◆ Provided material
===
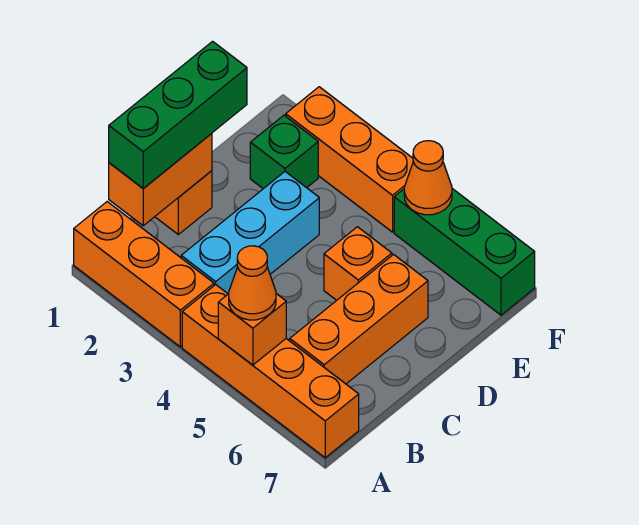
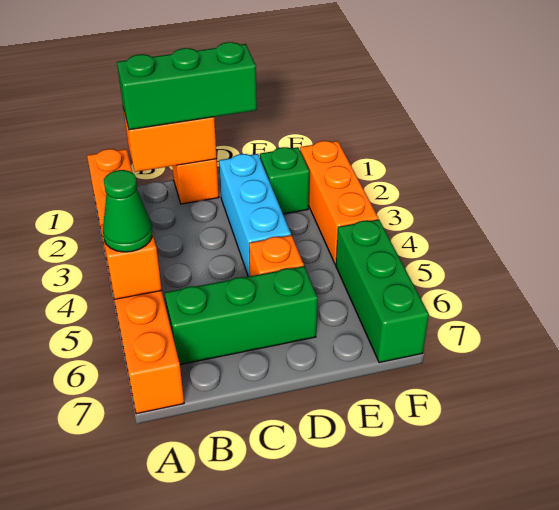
orange cone A5 level 3 -> green cone A5 level 3
cyan brick B3:D3 level 1 -> cyan brick D2:D4 level 1
orange brick B6:D6 level 1 -> green brick B6:D6 level 1
orange cone F5 level 2 -> none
===
Would you transcribe the whole listing above exactly? The pictures should not be included.

◆ Written solution
orange cone A5 level 3 -> green cone A5 level 3
cyan brick B3:D3 level 1 -> cyan brick D2:D4 level 1
orange brick B6:D6 level 1 -> green brick B6:D6 level 1
orange cone F5 level 2 -> none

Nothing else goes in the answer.